Work to be completed:
Each line below is to be repeated exactly; any picture is to be left out.

** Entries shown follows **

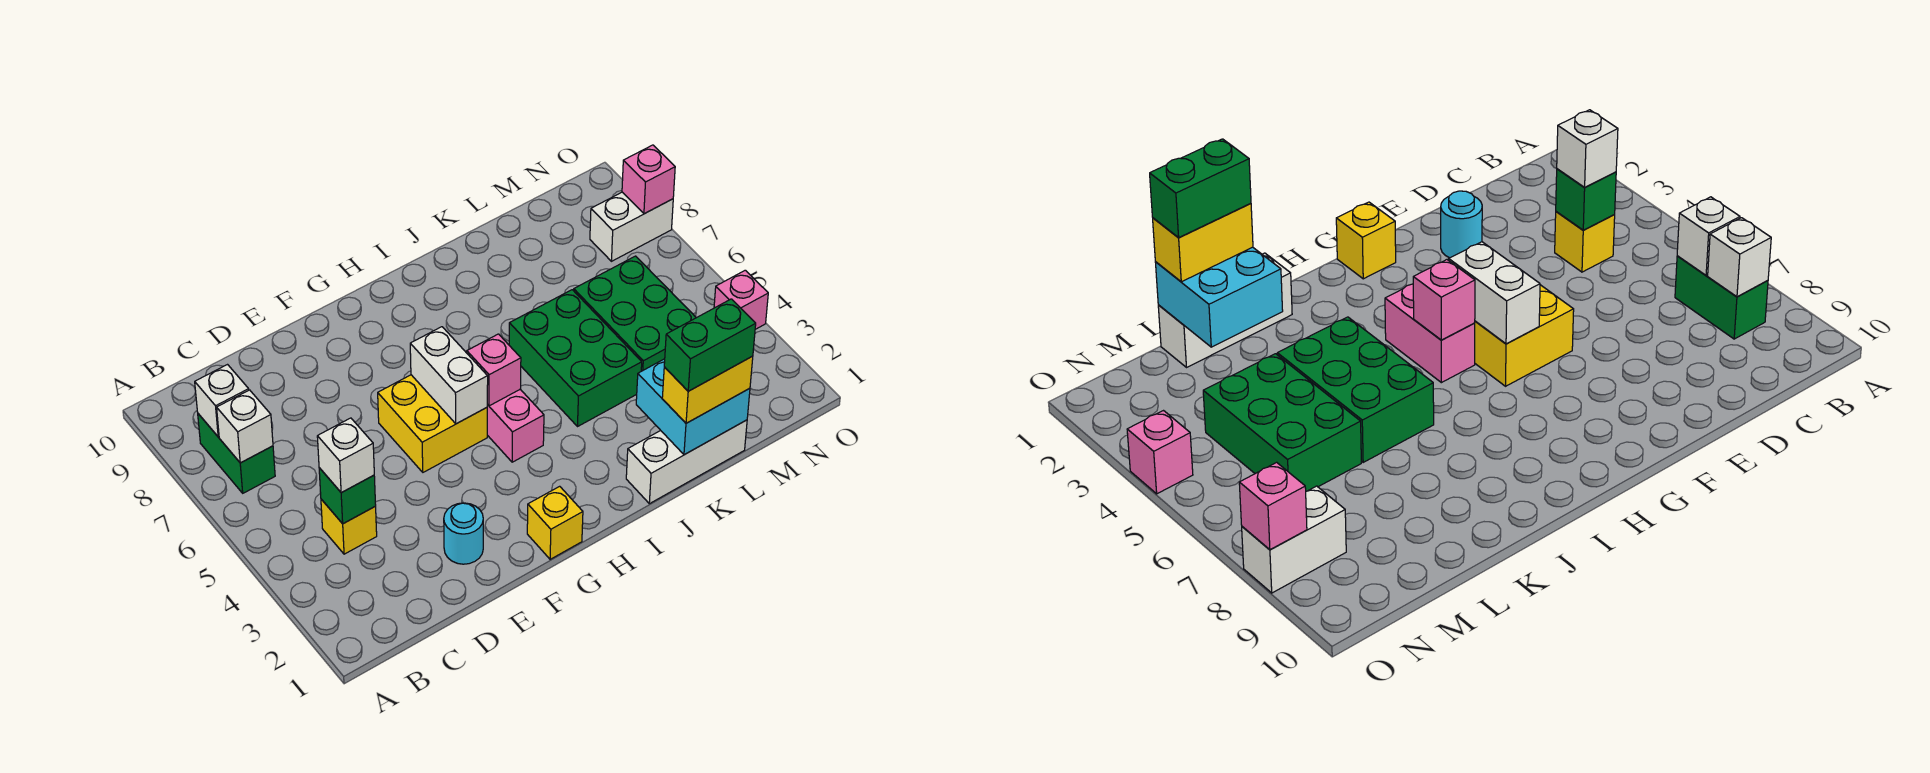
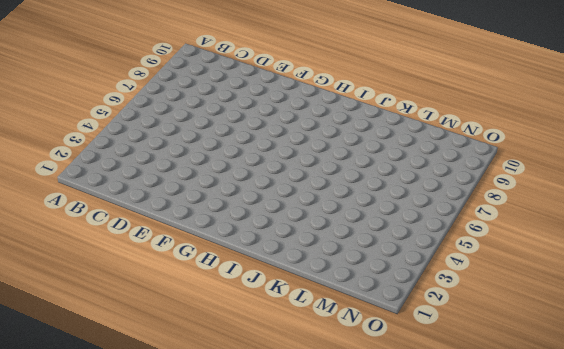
none -> green brick B7:B8 level 1
none -> yellow brick C4 level 1
none -> cyan round brick E2 level 1

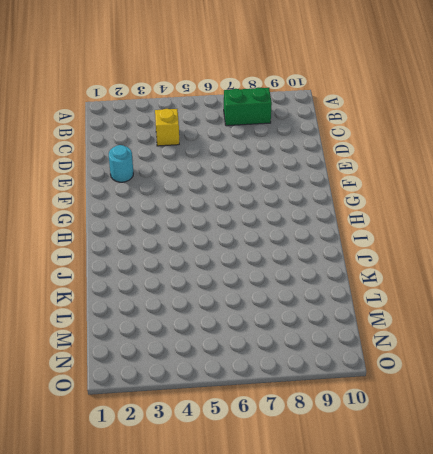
none -> yellow brick F5:G6 level 1
none -> yellow brick G1 level 1
none -> pink brick H4:H5 level 1

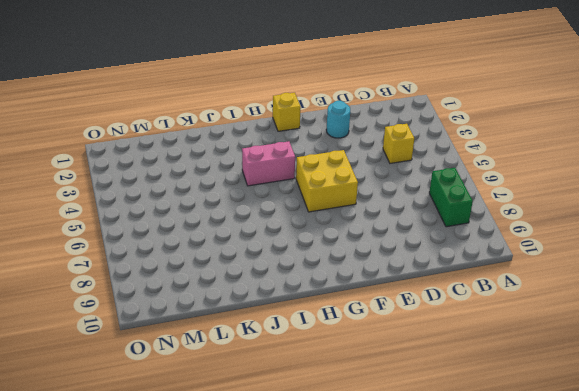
pink brick H4:I4 level 1 -> pink brick H4:H5 level 1
none -> white brick J1:L1 level 1
none -> green brick J4:K6 level 1
none -> green brick L4:M6 level 1

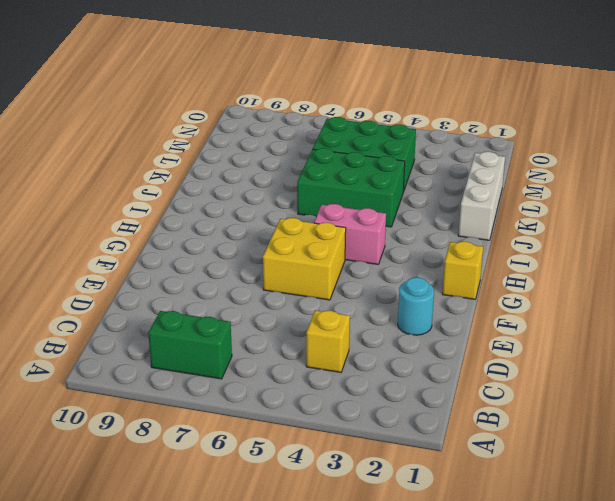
none -> white brick N8:O8 level 1
none -> pink brick O4 level 1
none -> white brick B7 level 2

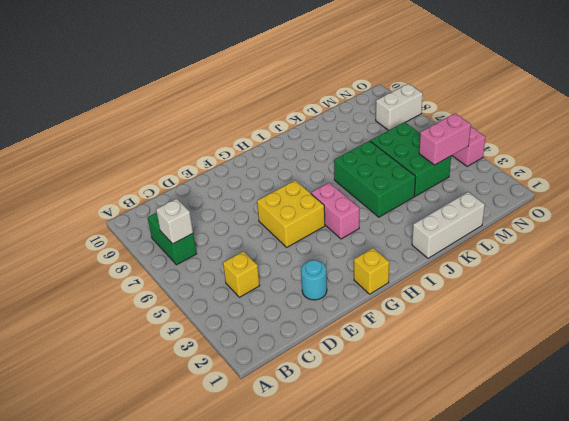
pink brick M4:N4 level 2 -> none
none -> white brick B8 level 2
none -> green brick C4 level 2
none -> white brick G5:G6 level 2

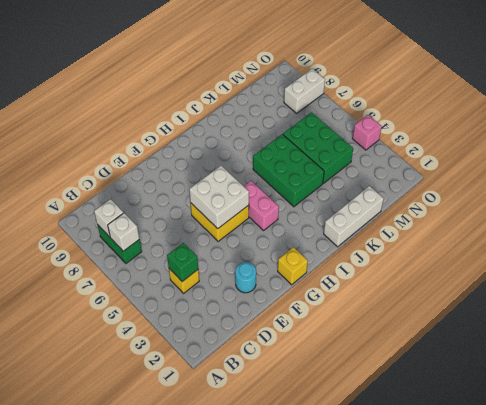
white brick F5:G6 level 2 -> white brick G5:G6 level 2
none -> pink brick H5 level 2
none -> cyan brick K1:L2 level 2
none -> pink brick O8 level 2

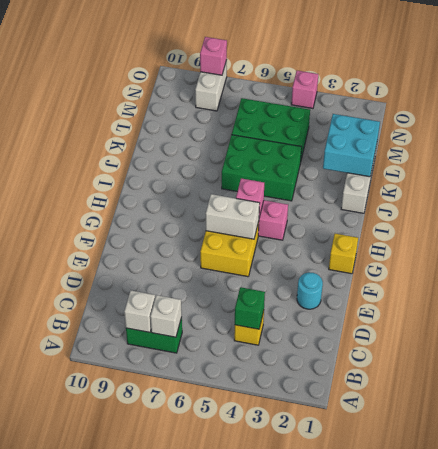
none -> white brick C4 level 3
none -> yellow brick K1:L1 level 3
none -> green brick K1:L1 level 4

** End of Entries shown **

Written solution:
none -> green brick B7:B8 level 1
none -> yellow brick C4 level 1
none -> cyan round brick E2 level 1

none -> yellow brick F5:G6 level 1
none -> yellow brick G1 level 1
none -> pink brick H4:H5 level 1

pink brick H4:I4 level 1 -> pink brick H4:H5 level 1
none -> white brick J1:L1 level 1
none -> green brick J4:K6 level 1
none -> green brick L4:M6 level 1

none -> white brick N8:O8 level 1
none -> pink brick O4 level 1
none -> white brick B7 level 2

pink brick M4:N4 level 2 -> none
none -> white brick B8 level 2
none -> green brick C4 level 2
none -> white brick G5:G6 level 2

white brick F5:G6 level 2 -> white brick G5:G6 level 2
none -> pink brick H5 level 2
none -> cyan brick K1:L2 level 2
none -> pink brick O8 level 2

none -> white brick C4 level 3
none -> yellow brick K1:L1 level 3
none -> green brick K1:L1 level 4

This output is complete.